_ACTION ITEM:_ Pull from the data below each line where the word "brązowy" occurs, and copy it.

_THE DATA:_
******************************
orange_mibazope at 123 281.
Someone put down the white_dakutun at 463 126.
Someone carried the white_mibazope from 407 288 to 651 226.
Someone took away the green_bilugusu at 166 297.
******************************
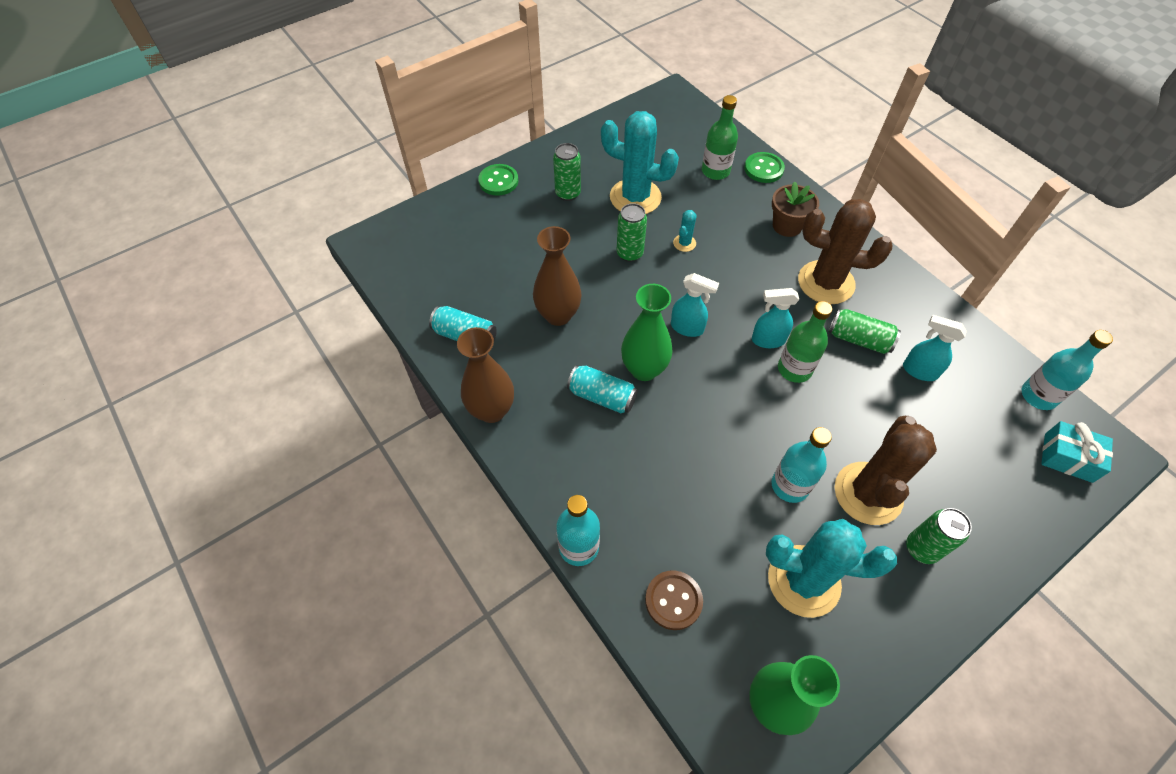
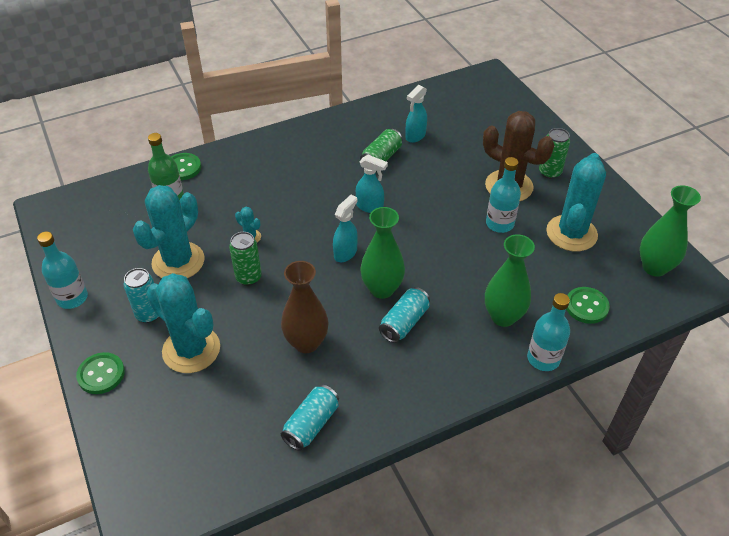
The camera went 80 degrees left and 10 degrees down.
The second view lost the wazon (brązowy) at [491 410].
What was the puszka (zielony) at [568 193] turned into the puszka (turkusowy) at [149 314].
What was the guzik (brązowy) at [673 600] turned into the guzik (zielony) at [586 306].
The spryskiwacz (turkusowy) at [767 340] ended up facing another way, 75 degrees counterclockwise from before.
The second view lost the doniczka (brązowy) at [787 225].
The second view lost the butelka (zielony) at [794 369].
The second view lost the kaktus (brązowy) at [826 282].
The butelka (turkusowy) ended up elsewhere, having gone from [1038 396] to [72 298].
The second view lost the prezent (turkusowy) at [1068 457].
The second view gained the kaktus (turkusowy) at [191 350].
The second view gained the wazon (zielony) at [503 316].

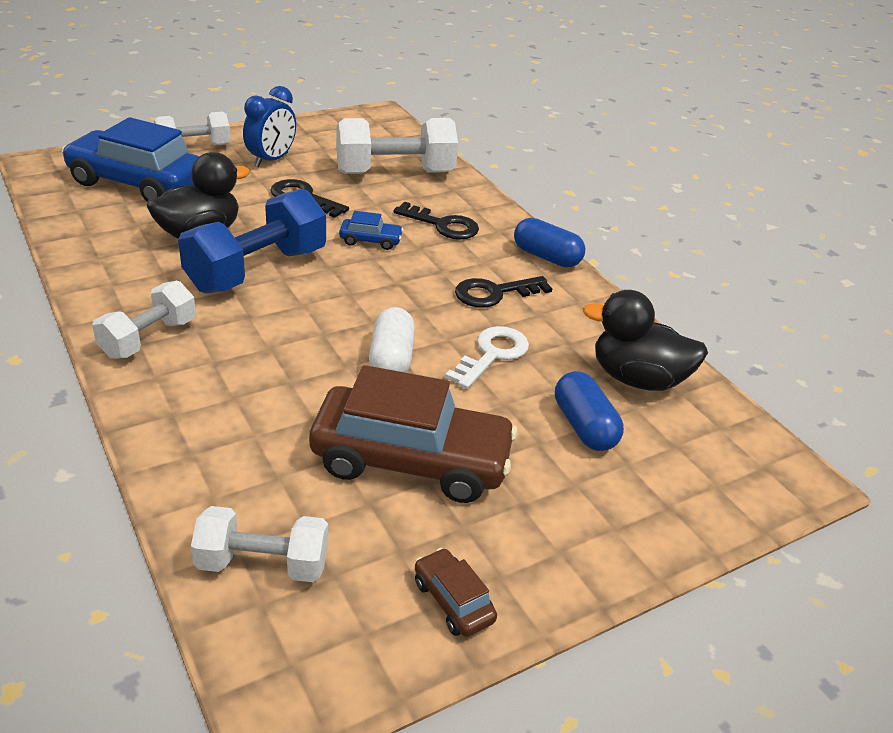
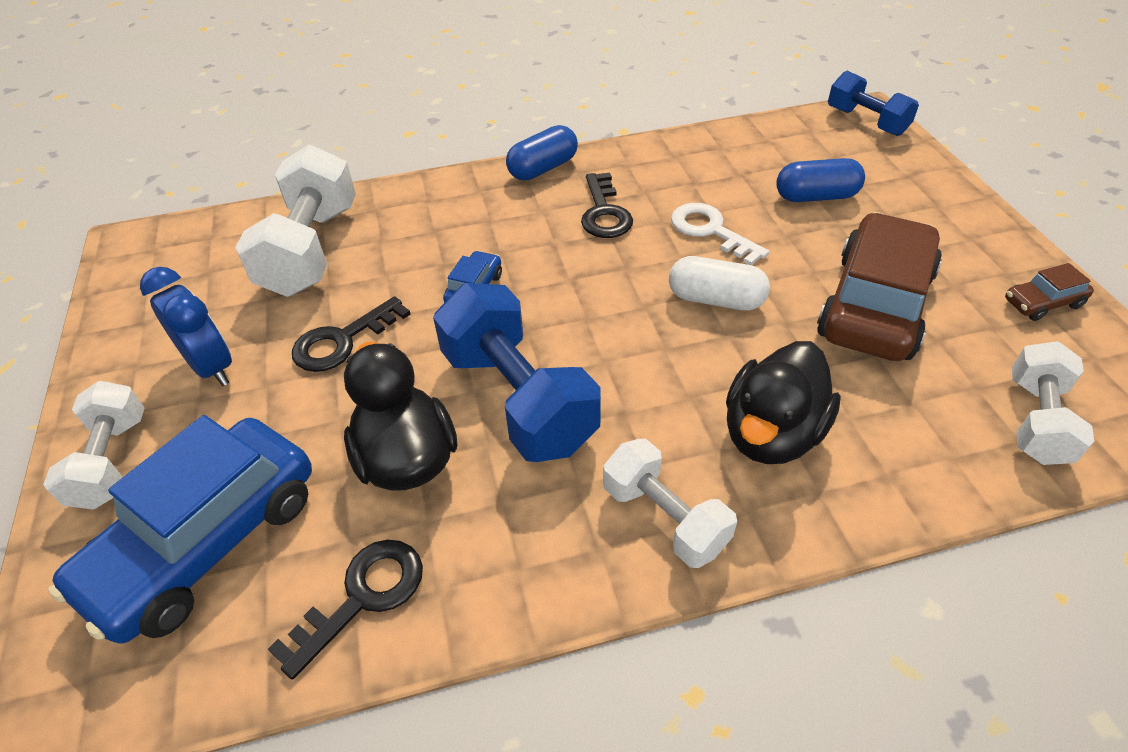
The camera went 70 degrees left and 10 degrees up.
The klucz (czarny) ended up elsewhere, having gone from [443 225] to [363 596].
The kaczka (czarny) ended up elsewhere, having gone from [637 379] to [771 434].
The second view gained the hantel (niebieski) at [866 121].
******************************
_TASK SOLUTION:_
The second view lost the wazon (brązowy) at [491 410].
What was the guzik (brązowy) at [673 600] turned into the guzik (zielony) at [586 306].
The second view lost the doniczka (brązowy) at [787 225].
The second view lost the kaktus (brązowy) at [826 282].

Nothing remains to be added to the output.